Action item
Please give the data again in full, precisely as it is written.

Stored dataset items
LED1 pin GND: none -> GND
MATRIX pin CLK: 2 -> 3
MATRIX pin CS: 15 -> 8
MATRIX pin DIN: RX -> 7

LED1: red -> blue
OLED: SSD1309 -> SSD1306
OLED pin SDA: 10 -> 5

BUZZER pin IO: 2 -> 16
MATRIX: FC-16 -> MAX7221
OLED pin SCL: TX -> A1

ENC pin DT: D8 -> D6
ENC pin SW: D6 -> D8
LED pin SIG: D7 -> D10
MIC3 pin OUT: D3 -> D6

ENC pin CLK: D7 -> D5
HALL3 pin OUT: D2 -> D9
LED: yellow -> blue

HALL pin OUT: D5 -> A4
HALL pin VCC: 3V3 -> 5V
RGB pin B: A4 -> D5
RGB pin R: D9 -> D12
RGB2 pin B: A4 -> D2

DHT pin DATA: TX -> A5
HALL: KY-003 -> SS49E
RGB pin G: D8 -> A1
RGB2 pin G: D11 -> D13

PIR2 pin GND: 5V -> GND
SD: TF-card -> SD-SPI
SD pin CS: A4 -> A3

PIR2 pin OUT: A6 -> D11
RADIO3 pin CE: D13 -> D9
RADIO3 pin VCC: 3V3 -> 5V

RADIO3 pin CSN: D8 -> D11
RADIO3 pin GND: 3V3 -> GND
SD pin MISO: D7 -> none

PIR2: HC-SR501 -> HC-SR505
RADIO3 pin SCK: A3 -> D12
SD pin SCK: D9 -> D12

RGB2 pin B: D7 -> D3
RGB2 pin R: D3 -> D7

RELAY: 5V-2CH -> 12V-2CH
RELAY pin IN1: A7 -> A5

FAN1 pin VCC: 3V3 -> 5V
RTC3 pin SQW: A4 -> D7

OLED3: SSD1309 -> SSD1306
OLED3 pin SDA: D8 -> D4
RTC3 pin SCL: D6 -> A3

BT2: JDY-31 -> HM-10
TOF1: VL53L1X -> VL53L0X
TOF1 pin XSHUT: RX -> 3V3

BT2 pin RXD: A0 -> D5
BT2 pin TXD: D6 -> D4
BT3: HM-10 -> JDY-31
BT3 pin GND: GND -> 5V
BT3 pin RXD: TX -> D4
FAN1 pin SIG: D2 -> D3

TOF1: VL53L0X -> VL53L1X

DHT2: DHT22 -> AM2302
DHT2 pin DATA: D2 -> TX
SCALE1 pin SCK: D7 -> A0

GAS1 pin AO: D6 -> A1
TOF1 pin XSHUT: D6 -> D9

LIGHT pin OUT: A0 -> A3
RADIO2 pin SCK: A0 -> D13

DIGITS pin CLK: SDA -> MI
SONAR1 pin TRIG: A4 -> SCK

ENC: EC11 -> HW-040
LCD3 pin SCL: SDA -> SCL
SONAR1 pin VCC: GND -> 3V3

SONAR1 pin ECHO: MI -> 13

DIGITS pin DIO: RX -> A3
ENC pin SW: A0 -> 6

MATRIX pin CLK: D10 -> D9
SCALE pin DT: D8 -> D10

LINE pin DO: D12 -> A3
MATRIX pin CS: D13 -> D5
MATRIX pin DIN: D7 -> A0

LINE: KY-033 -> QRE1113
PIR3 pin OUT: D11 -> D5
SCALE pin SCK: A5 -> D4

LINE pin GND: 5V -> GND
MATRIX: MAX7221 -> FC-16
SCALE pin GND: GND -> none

Solved problem
LED1 pin GND: none -> GND
MATRIX pin CLK: 2 -> 3
MATRIX pin CS: 15 -> 8
MATRIX pin DIN: RX -> 7

LED1: red -> blue
OLED: SSD1309 -> SSD1306
OLED pin SDA: 10 -> 5

BUZZER pin IO: 2 -> 16
MATRIX: FC-16 -> MAX7221
OLED pin SCL: TX -> A1

ENC pin DT: D8 -> D6
ENC pin SW: D6 -> D8
LED pin SIG: D7 -> D10
MIC3 pin OUT: D3 -> D6

ENC pin CLK: D7 -> D5
HALL3 pin OUT: D2 -> D9
LED: yellow -> blue

HALL pin OUT: D5 -> A4
HALL pin VCC: 3V3 -> 5V
RGB pin B: A4 -> D5
RGB pin R: D9 -> D12
RGB2 pin B: A4 -> D2

DHT pin DATA: TX -> A5
HALL: KY-003 -> SS49E
RGB pin G: D8 -> A1
RGB2 pin G: D11 -> D13

PIR2 pin GND: 5V -> GND
SD: TF-card -> SD-SPI
SD pin CS: A4 -> A3

PIR2 pin OUT: A6 -> D11
RADIO3 pin CE: D13 -> D9
RADIO3 pin VCC: 3V3 -> 5V

RADIO3 pin CSN: D8 -> D11
RADIO3 pin GND: 3V3 -> GND
SD pin MISO: D7 -> none

PIR2: HC-SR501 -> HC-SR505
RADIO3 pin SCK: A3 -> D12
SD pin SCK: D9 -> D12

RGB2 pin B: D7 -> D3
RGB2 pin R: D3 -> D7

RELAY: 5V-2CH -> 12V-2CH
RELAY pin IN1: A7 -> A5

FAN1 pin VCC: 3V3 -> 5V
RTC3 pin SQW: A4 -> D7

OLED3: SSD1309 -> SSD1306
OLED3 pin SDA: D8 -> D4
RTC3 pin SCL: D6 -> A3

BT2: JDY-31 -> HM-10
TOF1: VL53L1X -> VL53L0X
TOF1 pin XSHUT: RX -> 3V3

BT2 pin RXD: A0 -> D5
BT2 pin TXD: D6 -> D4
BT3: HM-10 -> JDY-31
BT3 pin GND: GND -> 5V
BT3 pin RXD: TX -> D4
FAN1 pin SIG: D2 -> D3

TOF1: VL53L0X -> VL53L1X

DHT2: DHT22 -> AM2302
DHT2 pin DATA: D2 -> TX
SCALE1 pin SCK: D7 -> A0

GAS1 pin AO: D6 -> A1
TOF1 pin XSHUT: D6 -> D9

LIGHT pin OUT: A0 -> A3
RADIO2 pin SCK: A0 -> D13

DIGITS pin CLK: SDA -> MI
SONAR1 pin TRIG: A4 -> SCK

ENC: EC11 -> HW-040
LCD3 pin SCL: SDA -> SCL
SONAR1 pin VCC: GND -> 3V3

SONAR1 pin ECHO: MI -> 13

DIGITS pin DIO: RX -> A3
ENC pin SW: A0 -> 6

MATRIX pin CLK: D10 -> D9
SCALE pin DT: D8 -> D10

LINE pin DO: D12 -> A3
MATRIX pin CS: D13 -> D5
MATRIX pin DIN: D7 -> A0

LINE: KY-033 -> QRE1113
PIR3 pin OUT: D11 -> D5
SCALE pin SCK: A5 -> D4

LINE pin GND: 5V -> GND
MATRIX: MAX7221 -> FC-16
SCALE pin GND: GND -> none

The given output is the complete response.